What this task involves: I need all of the entries printed exactly.

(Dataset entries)
####################

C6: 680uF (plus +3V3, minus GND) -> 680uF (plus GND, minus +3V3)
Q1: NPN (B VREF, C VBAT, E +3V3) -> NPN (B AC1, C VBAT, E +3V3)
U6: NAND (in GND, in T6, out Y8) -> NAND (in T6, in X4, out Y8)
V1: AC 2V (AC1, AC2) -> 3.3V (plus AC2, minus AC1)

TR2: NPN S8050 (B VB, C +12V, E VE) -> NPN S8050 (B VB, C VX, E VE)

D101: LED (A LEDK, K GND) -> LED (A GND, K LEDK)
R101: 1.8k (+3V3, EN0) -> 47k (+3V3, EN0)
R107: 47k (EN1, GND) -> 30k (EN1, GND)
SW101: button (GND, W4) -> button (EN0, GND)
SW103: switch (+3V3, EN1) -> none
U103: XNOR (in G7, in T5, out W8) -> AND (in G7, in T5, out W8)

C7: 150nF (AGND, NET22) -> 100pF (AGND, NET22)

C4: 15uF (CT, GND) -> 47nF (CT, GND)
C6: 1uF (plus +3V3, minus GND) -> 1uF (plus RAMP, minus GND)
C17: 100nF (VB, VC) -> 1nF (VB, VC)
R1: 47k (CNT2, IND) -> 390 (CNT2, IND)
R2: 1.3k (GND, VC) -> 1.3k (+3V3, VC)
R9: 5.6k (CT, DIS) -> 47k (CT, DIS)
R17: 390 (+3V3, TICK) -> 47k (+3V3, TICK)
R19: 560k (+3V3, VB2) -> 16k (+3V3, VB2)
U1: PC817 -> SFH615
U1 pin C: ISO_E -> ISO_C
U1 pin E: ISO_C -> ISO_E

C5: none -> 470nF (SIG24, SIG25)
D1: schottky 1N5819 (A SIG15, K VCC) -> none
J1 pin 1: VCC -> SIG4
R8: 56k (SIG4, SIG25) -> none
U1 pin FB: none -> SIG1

####################

Completed exercise:
C6: 680uF (plus +3V3, minus GND) -> 680uF (plus GND, minus +3V3)
Q1: NPN (B VREF, C VBAT, E +3V3) -> NPN (B AC1, C VBAT, E +3V3)
U6: NAND (in GND, in T6, out Y8) -> NAND (in T6, in X4, out Y8)
V1: AC 2V (AC1, AC2) -> 3.3V (plus AC2, minus AC1)

TR2: NPN S8050 (B VB, C +12V, E VE) -> NPN S8050 (B VB, C VX, E VE)

D101: LED (A LEDK, K GND) -> LED (A GND, K LEDK)
R101: 1.8k (+3V3, EN0) -> 47k (+3V3, EN0)
R107: 47k (EN1, GND) -> 30k (EN1, GND)
SW101: button (GND, W4) -> button (EN0, GND)
SW103: switch (+3V3, EN1) -> none
U103: XNOR (in G7, in T5, out W8) -> AND (in G7, in T5, out W8)

C7: 150nF (AGND, NET22) -> 100pF (AGND, NET22)

C4: 15uF (CT, GND) -> 47nF (CT, GND)
C6: 1uF (plus +3V3, minus GND) -> 1uF (plus RAMP, minus GND)
C17: 100nF (VB, VC) -> 1nF (VB, VC)
R1: 47k (CNT2, IND) -> 390 (CNT2, IND)
R2: 1.3k (GND, VC) -> 1.3k (+3V3, VC)
R9: 5.6k (CT, DIS) -> 47k (CT, DIS)
R17: 390 (+3V3, TICK) -> 47k (+3V3, TICK)
R19: 560k (+3V3, VB2) -> 16k (+3V3, VB2)
U1: PC817 -> SFH615
U1 pin C: ISO_E -> ISO_C
U1 pin E: ISO_C -> ISO_E

C5: none -> 470nF (SIG24, SIG25)
D1: schottky 1N5819 (A SIG15, K VCC) -> none
J1 pin 1: VCC -> SIG4
R8: 56k (SIG4, SIG25) -> none
U1 pin FB: none -> SIG1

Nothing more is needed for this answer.